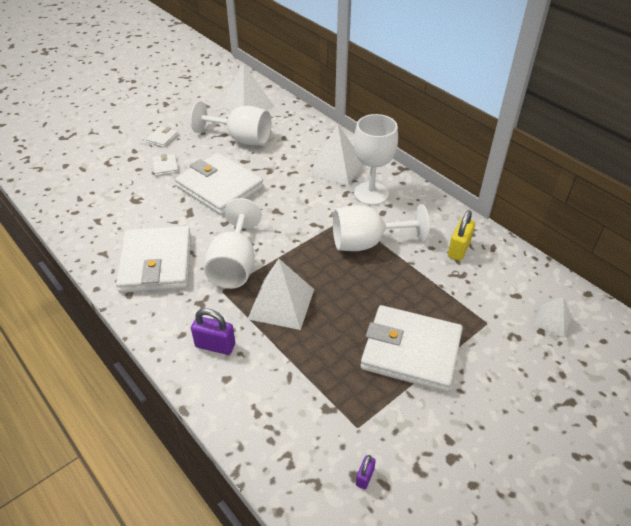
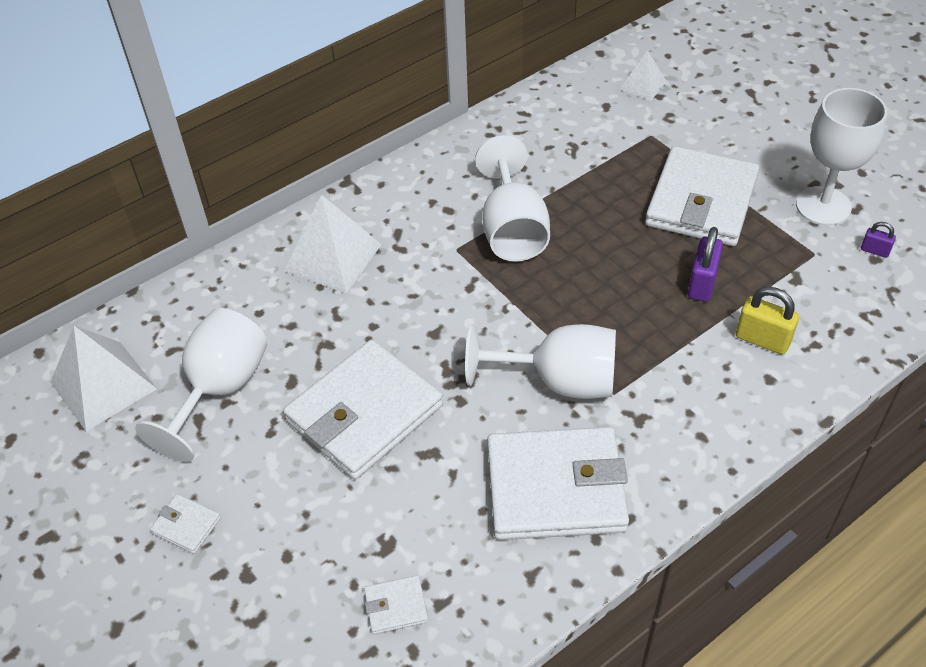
camera: 85 degrees left, 5 degrees up
(165, 166) = (287, 507): white wallet -> white wallet (396, 606)
(215, 345) = (716, 394): purple padlock -> purple padlock (702, 283)
(281, 303) = (634, 324): white pyramid -> none
(371, 193) = (403, 219): white goblet -> white goblet (823, 206)
(458, 249) = (527, 143): yellow padlock -> yellow padlock (762, 339)

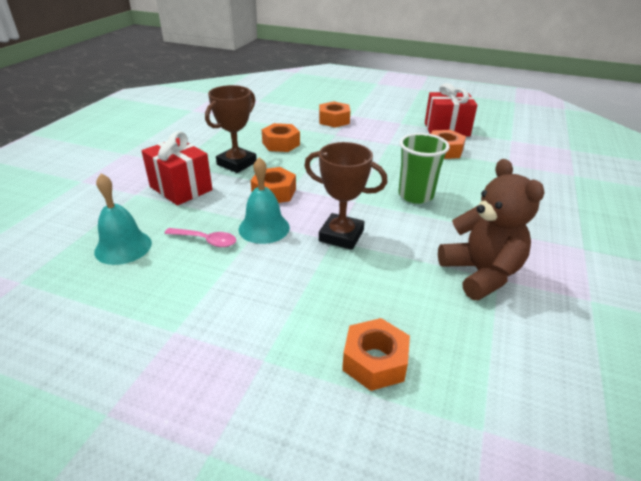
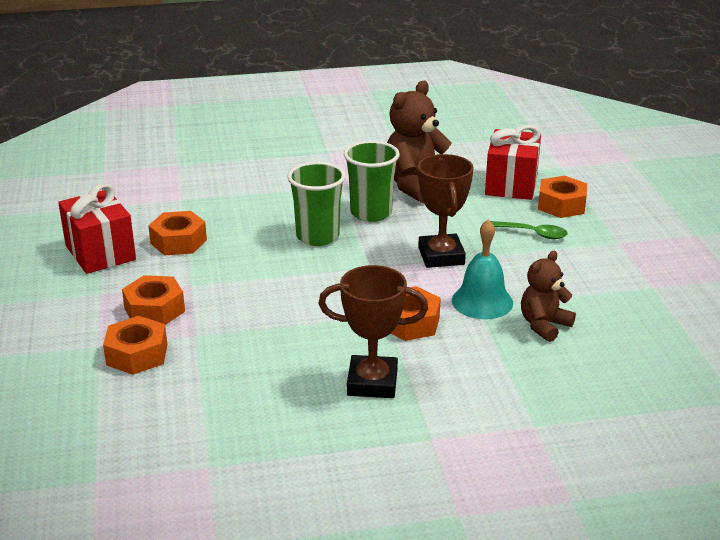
camera: 120 degrees left, 5 degrees down
(123, 247) = (619, 370): turquoise bell -> none
(181, 188) = (481, 395): red gift -> red gift (511, 184)
(206, 241) = (544, 325): pink spoon -> brown teddy bear
(281, 144) = (273, 371): orange nut -> orange nut (154, 310)
(333, 304) = (532, 233): none -> green spoon
(439, 229) = (371, 213): none -> green cup

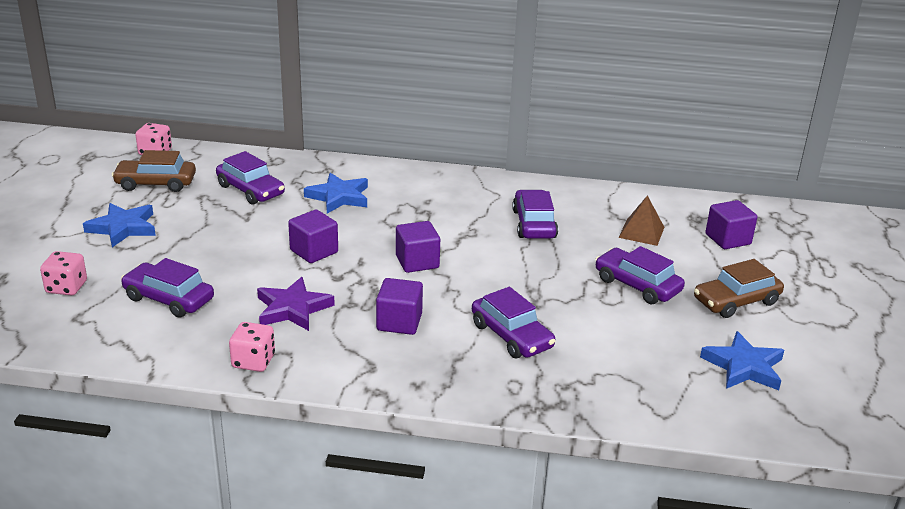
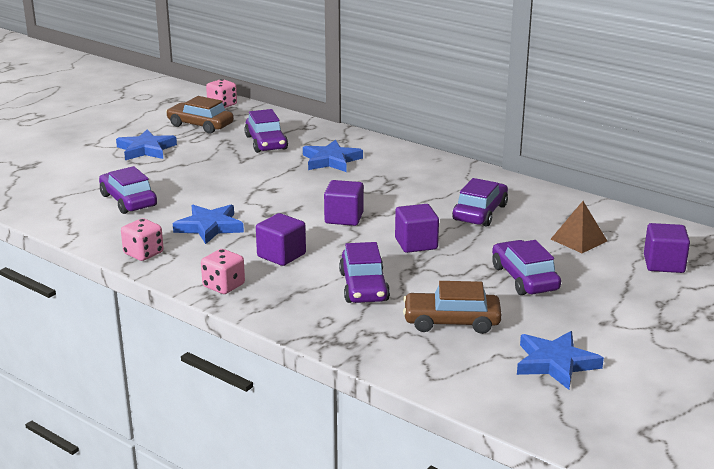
camera: 30 degrees right, 5 degrees down
(66, 287) = (68, 178): pink dice -> pink dice (223, 286)
(292, 308) = (209, 227): purple star -> blue star
(314, 251) = (268, 193): purple cube -> purple cube (416, 244)
(736, 301) = (611, 313): brown car -> brown car (451, 321)

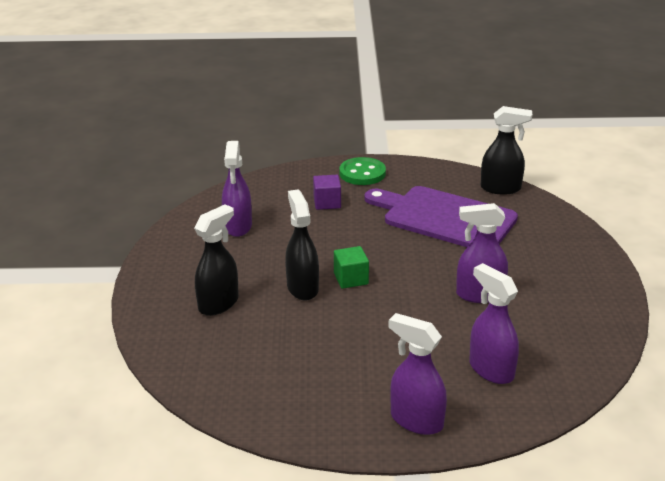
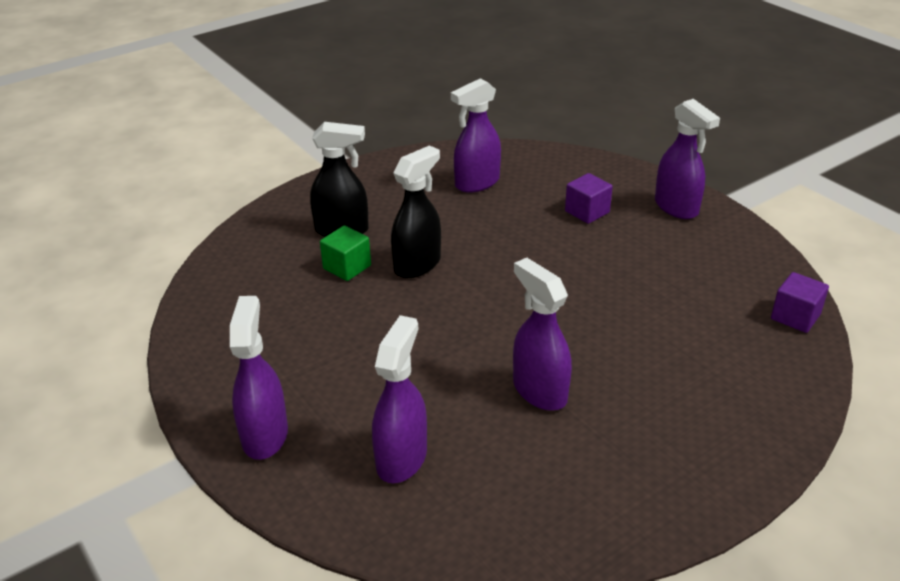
camera: 55 degrees right, 5 degrees up
(351, 279) = (466, 287): green cube -> green cube (347, 267)
(362, 173) = (676, 207): green button -> purple spray bottle
(444, 218) = (666, 300): purple cutting board -> none
(501, 188) = (795, 317): black spray bottle -> purple cube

::::

WHAT IS EXPECTED:
Look through the material above. Transcribe exactly the lines between the ones with "(371, 193) = (403, 219): white" and "(181, 188) = (481, 395): red", inclusive, and keep pictures out.

EXERCISE RESULT:
(371, 193) = (403, 219): white goblet -> white goblet (823, 206)
(458, 249) = (527, 143): yellow padlock -> yellow padlock (762, 339)

camera: 120 degrees left, 5 degrees down
(123, 247) = (619, 370): turquoise bell -> none
(181, 188) = (481, 395): red gift -> red gift (511, 184)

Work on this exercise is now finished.